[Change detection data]
═══

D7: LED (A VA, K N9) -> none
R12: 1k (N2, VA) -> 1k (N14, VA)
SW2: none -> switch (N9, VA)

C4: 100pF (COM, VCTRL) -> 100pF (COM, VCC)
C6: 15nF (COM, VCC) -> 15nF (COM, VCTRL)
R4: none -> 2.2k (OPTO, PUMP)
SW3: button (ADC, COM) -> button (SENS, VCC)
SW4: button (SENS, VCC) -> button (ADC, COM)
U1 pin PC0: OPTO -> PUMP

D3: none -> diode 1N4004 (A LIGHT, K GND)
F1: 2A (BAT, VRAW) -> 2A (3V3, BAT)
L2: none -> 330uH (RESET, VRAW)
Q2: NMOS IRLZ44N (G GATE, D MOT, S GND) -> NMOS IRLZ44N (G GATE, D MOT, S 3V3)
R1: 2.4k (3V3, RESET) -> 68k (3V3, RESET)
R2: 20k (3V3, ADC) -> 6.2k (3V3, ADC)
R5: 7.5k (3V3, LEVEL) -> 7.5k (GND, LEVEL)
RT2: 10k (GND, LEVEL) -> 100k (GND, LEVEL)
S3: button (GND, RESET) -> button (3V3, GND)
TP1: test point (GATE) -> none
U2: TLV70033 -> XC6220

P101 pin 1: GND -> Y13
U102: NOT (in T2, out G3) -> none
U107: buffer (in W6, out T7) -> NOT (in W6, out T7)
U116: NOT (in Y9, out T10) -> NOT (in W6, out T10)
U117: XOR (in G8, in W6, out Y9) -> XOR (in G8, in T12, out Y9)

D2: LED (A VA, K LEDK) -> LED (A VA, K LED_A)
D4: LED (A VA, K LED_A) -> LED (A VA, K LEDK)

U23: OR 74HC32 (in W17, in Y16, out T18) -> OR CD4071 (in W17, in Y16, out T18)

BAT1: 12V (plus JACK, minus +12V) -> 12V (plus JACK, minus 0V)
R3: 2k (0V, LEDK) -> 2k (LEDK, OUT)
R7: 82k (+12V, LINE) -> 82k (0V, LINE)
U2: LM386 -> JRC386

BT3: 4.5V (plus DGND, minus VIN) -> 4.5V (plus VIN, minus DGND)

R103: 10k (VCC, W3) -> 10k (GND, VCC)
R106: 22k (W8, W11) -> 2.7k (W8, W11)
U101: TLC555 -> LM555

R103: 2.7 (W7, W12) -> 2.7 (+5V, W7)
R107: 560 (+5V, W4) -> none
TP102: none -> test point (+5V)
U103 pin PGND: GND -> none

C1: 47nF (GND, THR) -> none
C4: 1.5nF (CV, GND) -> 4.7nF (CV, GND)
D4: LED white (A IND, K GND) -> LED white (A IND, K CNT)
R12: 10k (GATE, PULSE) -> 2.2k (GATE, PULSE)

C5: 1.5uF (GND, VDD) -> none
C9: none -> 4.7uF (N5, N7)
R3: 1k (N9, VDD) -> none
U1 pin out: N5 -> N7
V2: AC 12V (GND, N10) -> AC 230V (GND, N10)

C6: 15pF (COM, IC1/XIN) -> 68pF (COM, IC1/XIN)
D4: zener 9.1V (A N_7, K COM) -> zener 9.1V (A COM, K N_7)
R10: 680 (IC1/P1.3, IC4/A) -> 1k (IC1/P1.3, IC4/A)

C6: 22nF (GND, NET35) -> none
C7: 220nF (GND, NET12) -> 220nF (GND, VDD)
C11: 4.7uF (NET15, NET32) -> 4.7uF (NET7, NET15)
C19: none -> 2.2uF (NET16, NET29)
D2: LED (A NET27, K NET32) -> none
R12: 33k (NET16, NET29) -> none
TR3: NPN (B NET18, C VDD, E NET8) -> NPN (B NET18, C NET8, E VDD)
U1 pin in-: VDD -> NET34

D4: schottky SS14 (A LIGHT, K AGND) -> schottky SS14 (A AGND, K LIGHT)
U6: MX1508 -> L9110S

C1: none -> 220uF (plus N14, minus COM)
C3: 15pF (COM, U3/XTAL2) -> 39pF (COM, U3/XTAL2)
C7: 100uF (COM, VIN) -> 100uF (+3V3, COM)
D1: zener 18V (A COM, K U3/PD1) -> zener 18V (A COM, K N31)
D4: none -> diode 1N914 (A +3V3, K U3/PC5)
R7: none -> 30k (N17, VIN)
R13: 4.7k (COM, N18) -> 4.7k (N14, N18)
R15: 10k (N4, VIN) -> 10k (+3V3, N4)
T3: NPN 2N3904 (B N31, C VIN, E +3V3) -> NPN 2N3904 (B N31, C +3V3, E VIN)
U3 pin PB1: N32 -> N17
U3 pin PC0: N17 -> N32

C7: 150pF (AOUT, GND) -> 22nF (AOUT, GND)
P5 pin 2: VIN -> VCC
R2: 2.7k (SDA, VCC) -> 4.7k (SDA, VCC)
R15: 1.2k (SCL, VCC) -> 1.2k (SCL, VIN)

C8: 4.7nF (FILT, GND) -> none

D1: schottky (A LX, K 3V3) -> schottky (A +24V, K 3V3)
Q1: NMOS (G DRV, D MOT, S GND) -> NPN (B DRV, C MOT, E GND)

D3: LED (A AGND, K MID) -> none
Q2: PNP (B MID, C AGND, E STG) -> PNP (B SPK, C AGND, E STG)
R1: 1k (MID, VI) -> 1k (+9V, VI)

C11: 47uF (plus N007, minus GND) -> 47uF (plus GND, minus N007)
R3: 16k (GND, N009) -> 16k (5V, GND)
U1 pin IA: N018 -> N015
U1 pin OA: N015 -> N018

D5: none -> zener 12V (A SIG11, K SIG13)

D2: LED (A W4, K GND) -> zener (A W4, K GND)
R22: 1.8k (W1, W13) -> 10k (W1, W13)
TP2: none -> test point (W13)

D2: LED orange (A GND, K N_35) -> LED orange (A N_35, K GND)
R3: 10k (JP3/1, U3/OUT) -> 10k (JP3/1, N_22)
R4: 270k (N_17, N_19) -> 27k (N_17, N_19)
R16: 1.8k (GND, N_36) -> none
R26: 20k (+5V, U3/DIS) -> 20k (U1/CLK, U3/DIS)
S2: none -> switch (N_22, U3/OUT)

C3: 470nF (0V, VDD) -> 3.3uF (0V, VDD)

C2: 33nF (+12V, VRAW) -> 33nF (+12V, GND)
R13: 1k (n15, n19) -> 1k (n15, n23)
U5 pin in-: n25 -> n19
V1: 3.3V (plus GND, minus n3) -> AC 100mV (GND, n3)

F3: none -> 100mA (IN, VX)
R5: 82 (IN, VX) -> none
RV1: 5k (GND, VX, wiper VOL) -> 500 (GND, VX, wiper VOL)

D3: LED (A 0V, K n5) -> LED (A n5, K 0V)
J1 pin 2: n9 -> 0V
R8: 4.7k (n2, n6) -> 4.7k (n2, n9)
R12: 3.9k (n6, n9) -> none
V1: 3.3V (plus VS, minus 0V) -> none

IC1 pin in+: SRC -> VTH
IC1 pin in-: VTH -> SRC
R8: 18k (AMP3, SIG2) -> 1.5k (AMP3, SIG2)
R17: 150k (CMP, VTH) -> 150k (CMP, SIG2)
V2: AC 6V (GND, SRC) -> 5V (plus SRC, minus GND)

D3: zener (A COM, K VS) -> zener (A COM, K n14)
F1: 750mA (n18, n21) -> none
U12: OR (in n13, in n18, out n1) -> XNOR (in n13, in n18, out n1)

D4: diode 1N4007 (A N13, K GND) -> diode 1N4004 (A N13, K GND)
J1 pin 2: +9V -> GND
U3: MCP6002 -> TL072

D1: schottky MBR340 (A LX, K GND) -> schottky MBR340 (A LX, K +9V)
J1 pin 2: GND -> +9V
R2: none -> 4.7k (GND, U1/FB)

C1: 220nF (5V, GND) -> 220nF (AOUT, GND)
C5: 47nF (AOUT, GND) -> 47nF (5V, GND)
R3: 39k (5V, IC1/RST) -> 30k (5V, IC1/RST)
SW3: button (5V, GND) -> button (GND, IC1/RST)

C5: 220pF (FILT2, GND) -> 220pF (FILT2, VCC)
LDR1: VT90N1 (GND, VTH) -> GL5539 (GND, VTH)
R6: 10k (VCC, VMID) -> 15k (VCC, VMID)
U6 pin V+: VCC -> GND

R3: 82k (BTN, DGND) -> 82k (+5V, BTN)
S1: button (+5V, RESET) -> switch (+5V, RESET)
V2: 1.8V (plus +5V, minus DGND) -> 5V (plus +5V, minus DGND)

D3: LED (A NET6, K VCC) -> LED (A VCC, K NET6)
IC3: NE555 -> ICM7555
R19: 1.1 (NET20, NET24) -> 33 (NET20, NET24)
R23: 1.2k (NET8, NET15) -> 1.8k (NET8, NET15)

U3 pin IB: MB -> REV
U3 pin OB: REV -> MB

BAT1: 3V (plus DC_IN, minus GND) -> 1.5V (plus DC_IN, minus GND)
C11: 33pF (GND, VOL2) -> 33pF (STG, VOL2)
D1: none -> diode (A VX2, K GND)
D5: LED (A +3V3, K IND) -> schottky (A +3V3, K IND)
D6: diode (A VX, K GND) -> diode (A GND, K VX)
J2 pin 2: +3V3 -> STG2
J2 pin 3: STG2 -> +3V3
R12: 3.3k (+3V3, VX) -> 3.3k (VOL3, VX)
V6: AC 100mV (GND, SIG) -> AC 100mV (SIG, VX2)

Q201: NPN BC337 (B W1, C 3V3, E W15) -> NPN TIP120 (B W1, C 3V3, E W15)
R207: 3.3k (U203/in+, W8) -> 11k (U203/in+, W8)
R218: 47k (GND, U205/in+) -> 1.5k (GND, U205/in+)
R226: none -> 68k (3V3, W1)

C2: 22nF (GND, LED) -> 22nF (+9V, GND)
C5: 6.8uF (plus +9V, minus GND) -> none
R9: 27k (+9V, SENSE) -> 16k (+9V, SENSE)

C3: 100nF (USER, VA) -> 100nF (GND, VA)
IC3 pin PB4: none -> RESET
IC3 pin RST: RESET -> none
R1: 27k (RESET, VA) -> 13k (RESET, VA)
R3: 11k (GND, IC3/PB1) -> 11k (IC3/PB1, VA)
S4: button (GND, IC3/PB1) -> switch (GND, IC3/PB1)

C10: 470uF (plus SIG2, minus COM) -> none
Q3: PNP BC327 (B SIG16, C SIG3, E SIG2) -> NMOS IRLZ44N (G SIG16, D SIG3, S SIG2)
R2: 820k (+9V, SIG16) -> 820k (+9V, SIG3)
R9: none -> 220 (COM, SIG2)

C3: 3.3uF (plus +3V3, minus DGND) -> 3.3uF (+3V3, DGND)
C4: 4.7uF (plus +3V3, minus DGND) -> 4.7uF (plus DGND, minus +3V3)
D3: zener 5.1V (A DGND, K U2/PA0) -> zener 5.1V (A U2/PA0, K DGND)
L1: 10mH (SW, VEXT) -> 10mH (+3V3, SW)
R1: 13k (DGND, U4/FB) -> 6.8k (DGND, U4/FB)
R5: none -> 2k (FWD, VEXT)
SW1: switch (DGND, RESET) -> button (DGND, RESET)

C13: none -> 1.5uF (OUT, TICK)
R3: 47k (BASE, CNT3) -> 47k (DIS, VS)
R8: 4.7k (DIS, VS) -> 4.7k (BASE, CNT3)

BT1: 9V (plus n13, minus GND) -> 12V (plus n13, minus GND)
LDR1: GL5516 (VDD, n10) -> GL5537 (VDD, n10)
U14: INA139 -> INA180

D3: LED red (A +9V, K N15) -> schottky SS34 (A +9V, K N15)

═══

◆ What you will do: Write out exactly the lines above between the line with "D3: none -> diode 1N4004 (A LIGHT, K GND)" and the line with "R5: 7.5k (3V3, LEVEL) -> 7.5k (GND, LEVEL)", inclusive, and nothing beyond them.

◆ Answer box:
D3: none -> diode 1N4004 (A LIGHT, K GND)
F1: 2A (BAT, VRAW) -> 2A (3V3, BAT)
L2: none -> 330uH (RESET, VRAW)
Q2: NMOS IRLZ44N (G GATE, D MOT, S GND) -> NMOS IRLZ44N (G GATE, D MOT, S 3V3)
R1: 2.4k (3V3, RESET) -> 68k (3V3, RESET)
R2: 20k (3V3, ADC) -> 6.2k (3V3, ADC)
R5: 7.5k (3V3, LEVEL) -> 7.5k (GND, LEVEL)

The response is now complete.